** How to complete this task **
Return every entry below word for word and leave out any picture.

** Object position data **
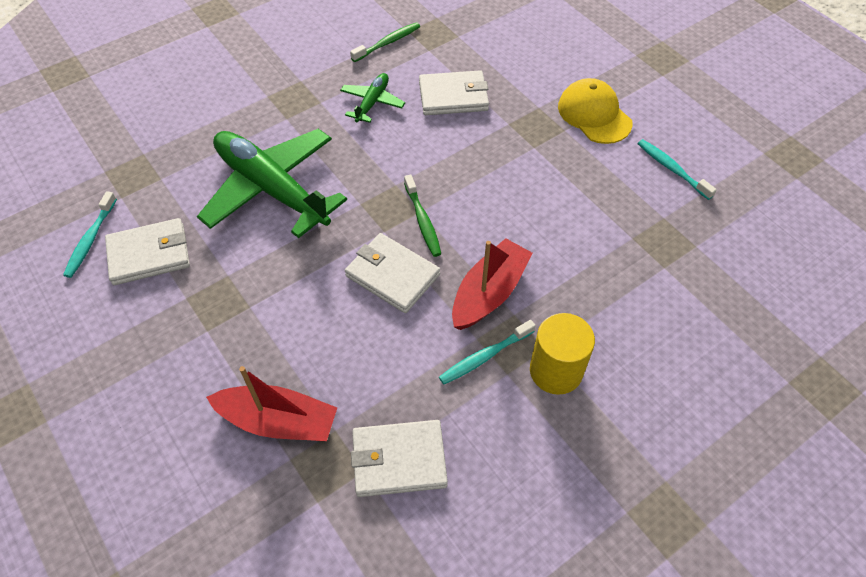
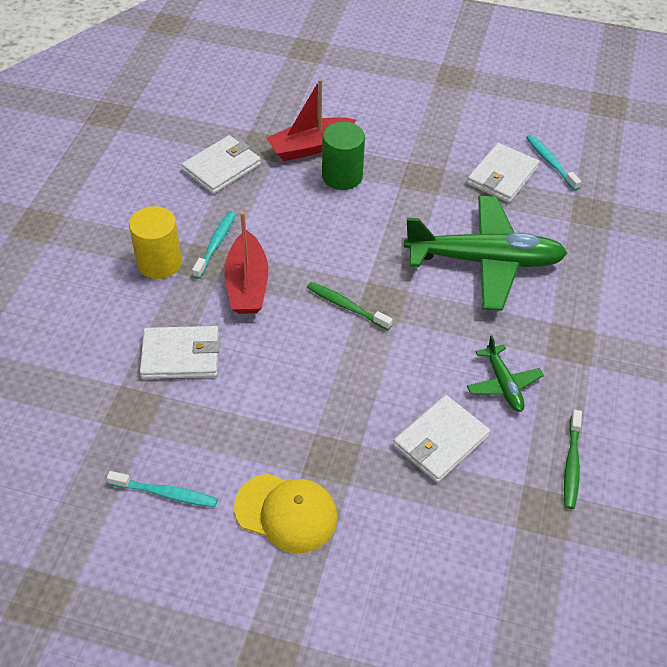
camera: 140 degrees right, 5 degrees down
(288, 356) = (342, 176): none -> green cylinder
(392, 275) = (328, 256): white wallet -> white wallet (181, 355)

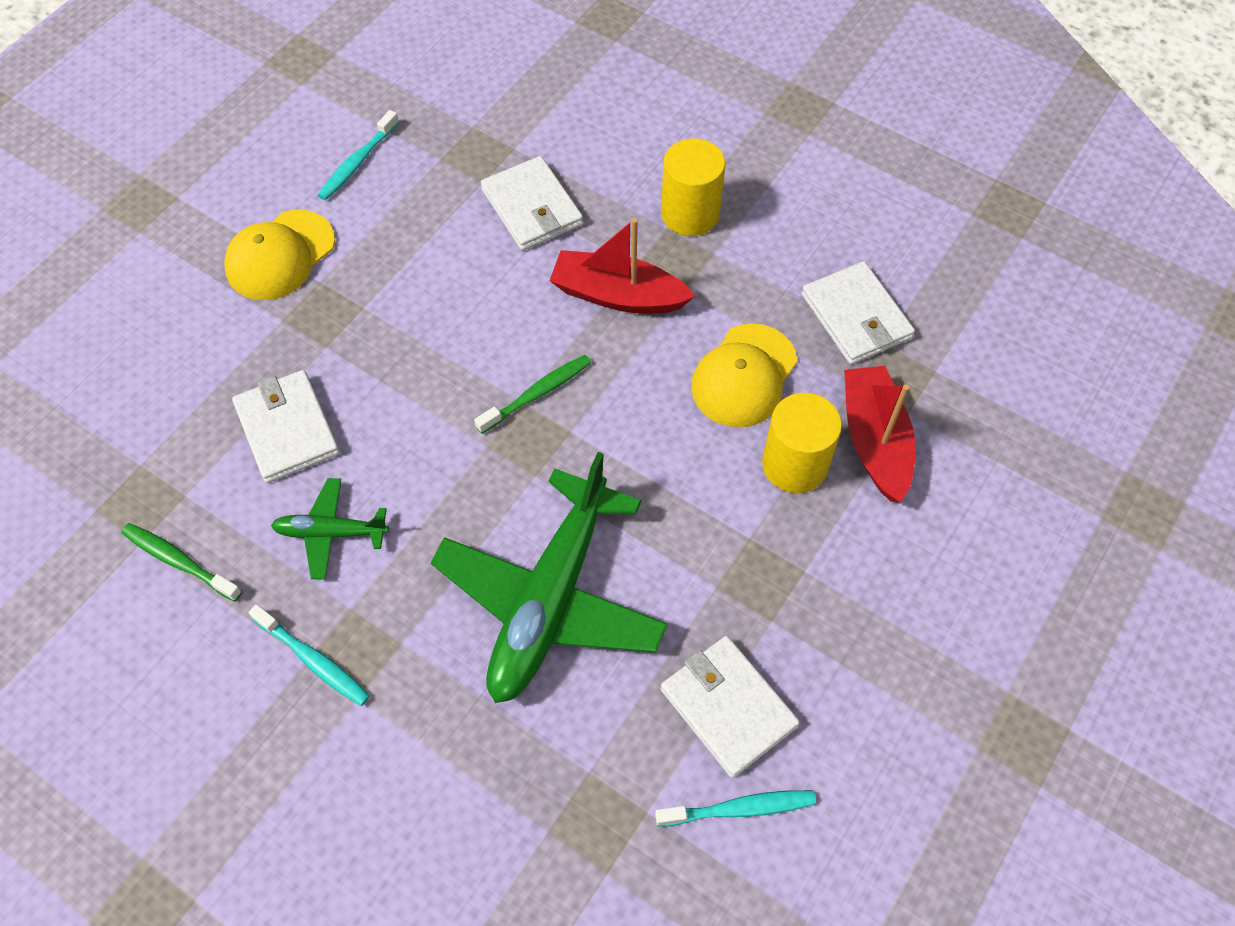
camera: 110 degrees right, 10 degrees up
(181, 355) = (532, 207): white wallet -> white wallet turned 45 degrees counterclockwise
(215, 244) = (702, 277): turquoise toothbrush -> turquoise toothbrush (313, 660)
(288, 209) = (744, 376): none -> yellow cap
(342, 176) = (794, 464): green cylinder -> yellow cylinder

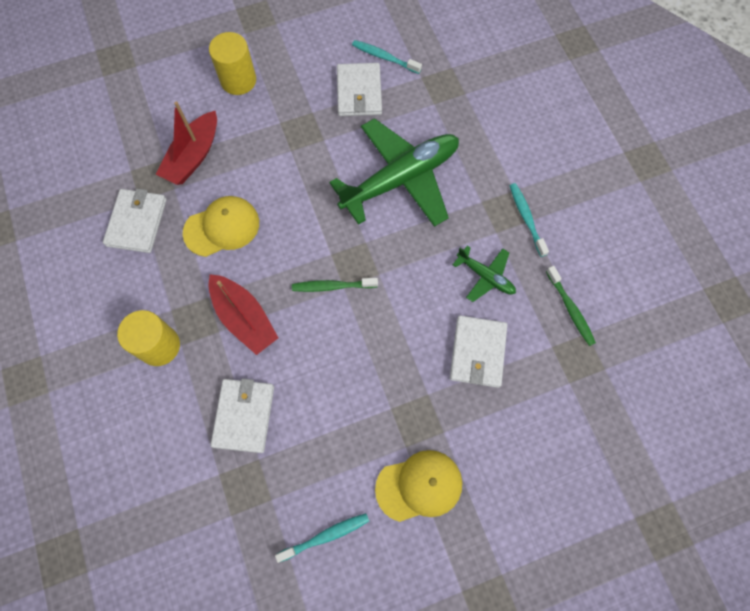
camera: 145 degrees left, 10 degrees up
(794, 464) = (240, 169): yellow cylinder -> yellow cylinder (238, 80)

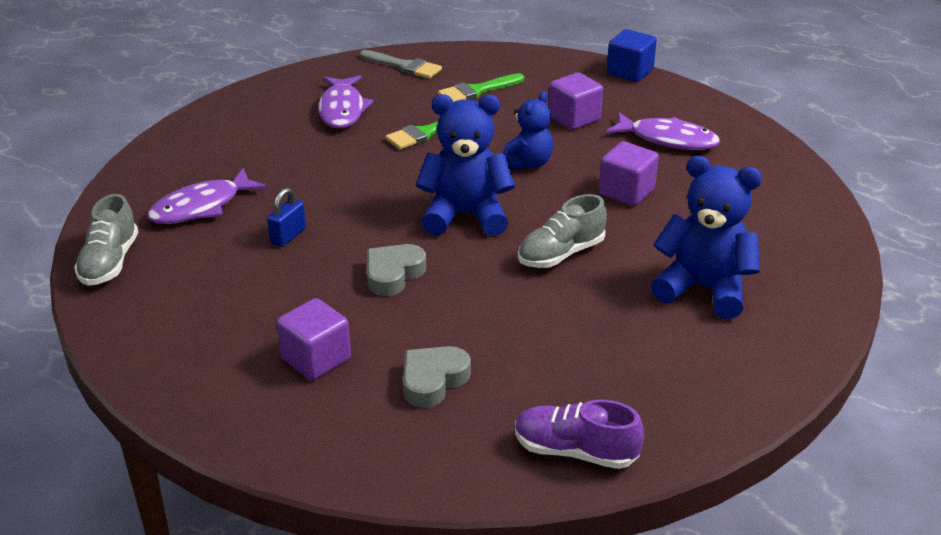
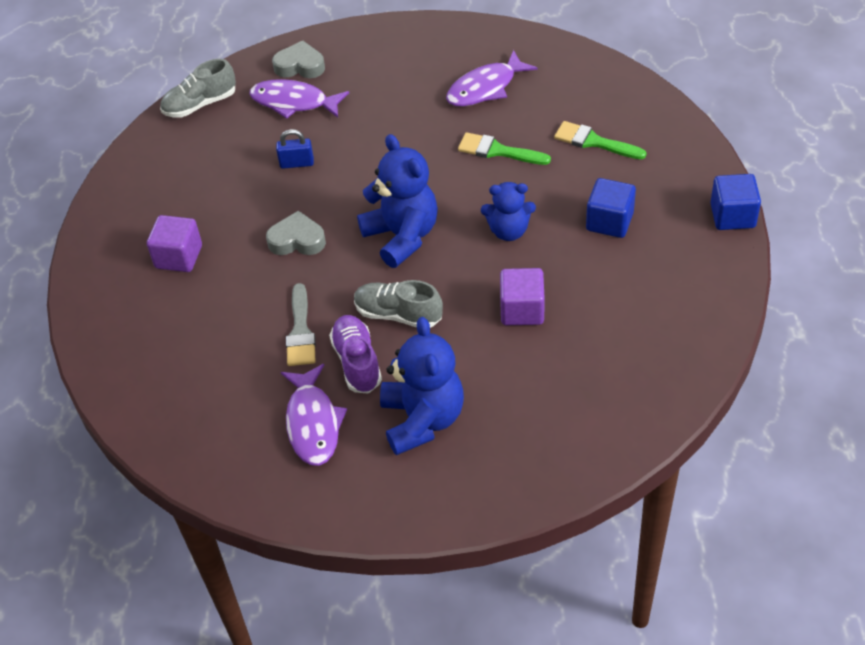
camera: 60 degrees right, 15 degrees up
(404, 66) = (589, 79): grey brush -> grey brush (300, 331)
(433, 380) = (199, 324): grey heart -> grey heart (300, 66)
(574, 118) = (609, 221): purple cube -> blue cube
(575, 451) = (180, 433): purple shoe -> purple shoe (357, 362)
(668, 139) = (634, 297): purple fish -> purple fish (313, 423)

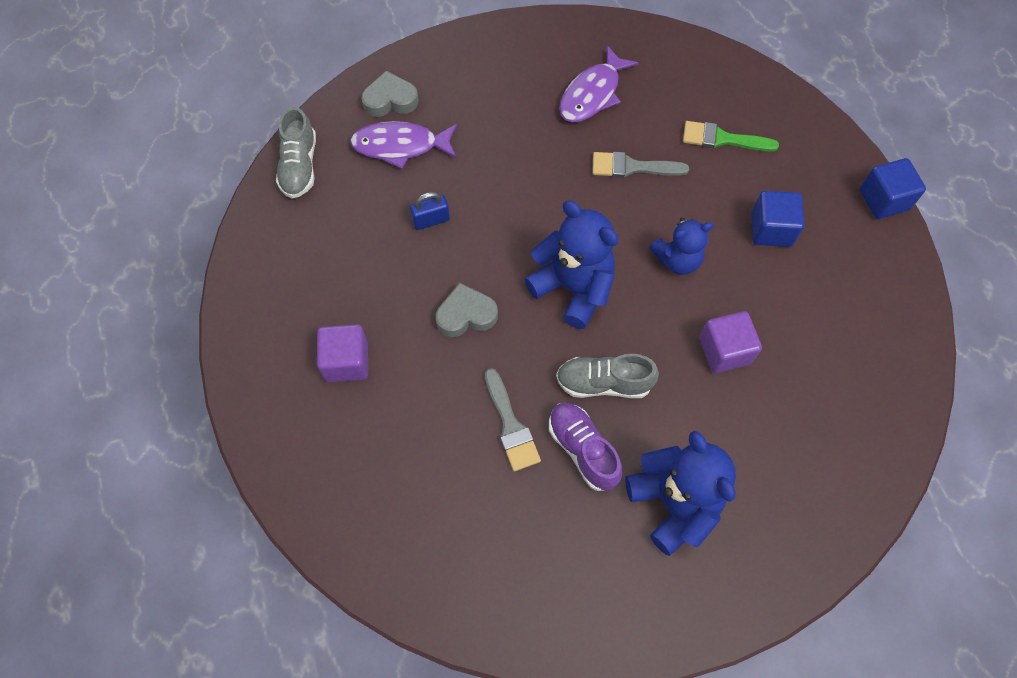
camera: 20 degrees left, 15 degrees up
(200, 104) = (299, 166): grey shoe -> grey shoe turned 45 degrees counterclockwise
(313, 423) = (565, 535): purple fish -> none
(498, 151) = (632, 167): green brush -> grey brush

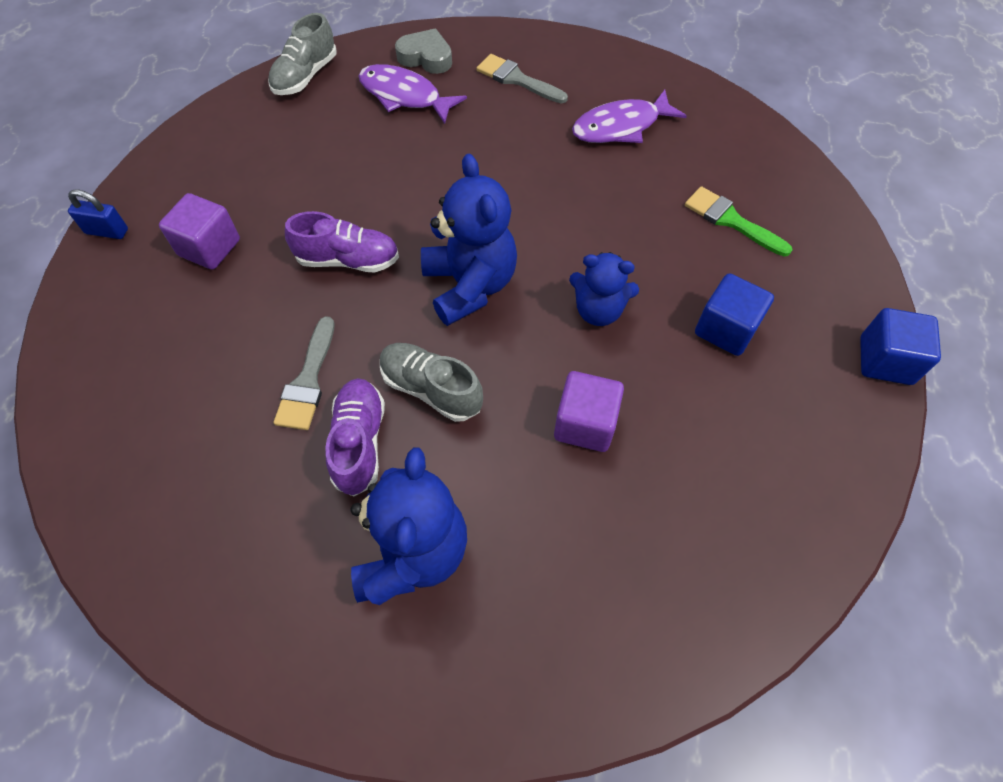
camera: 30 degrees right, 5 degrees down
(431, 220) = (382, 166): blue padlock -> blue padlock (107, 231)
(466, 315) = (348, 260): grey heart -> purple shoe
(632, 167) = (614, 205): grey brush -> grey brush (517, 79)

** Answer to this problem **
camera: 140 degrees right, 5 degrees down
(288, 356) = (342, 176): none -> green cylinder
(392, 275) = (328, 256): white wallet -> white wallet (181, 355)

camera: 110 degrees right, 10 degrees up
(181, 355) = (532, 207): white wallet -> white wallet turned 45 degrees counterclockwise
(215, 244) = (702, 277): turquoise toothbrush -> turquoise toothbrush (313, 660)
(288, 209) = (744, 376): none -> yellow cap
(342, 176) = (794, 464): green cylinder -> yellow cylinder

camera: 145 degrees left, 10 degrees up
(794, 464) = (240, 169): yellow cylinder -> yellow cylinder (238, 80)

camera: 60 degrees right, 15 degrees up
(404, 66) = (589, 79): grey brush -> grey brush (300, 331)
(433, 380) = (199, 324): grey heart -> grey heart (300, 66)
(574, 118) = (609, 221): purple cube -> blue cube
(575, 451) = (180, 433): purple shoe -> purple shoe (357, 362)
(668, 139) = (634, 297): purple fish -> purple fish (313, 423)

camera: 20 degrees left, 15 degrees up
(200, 104) = (299, 166): grey shoe -> grey shoe turned 45 degrees counterclockwise
(313, 423) = (565, 535): purple fish -> none
(498, 151) = (632, 167): green brush -> grey brush

camera: 30 degrees right, 5 degrees down
(431, 220) = (382, 166): blue padlock -> blue padlock (107, 231)
(466, 315) = (348, 260): grey heart -> purple shoe
(632, 167) = (614, 205): grey brush -> grey brush (517, 79)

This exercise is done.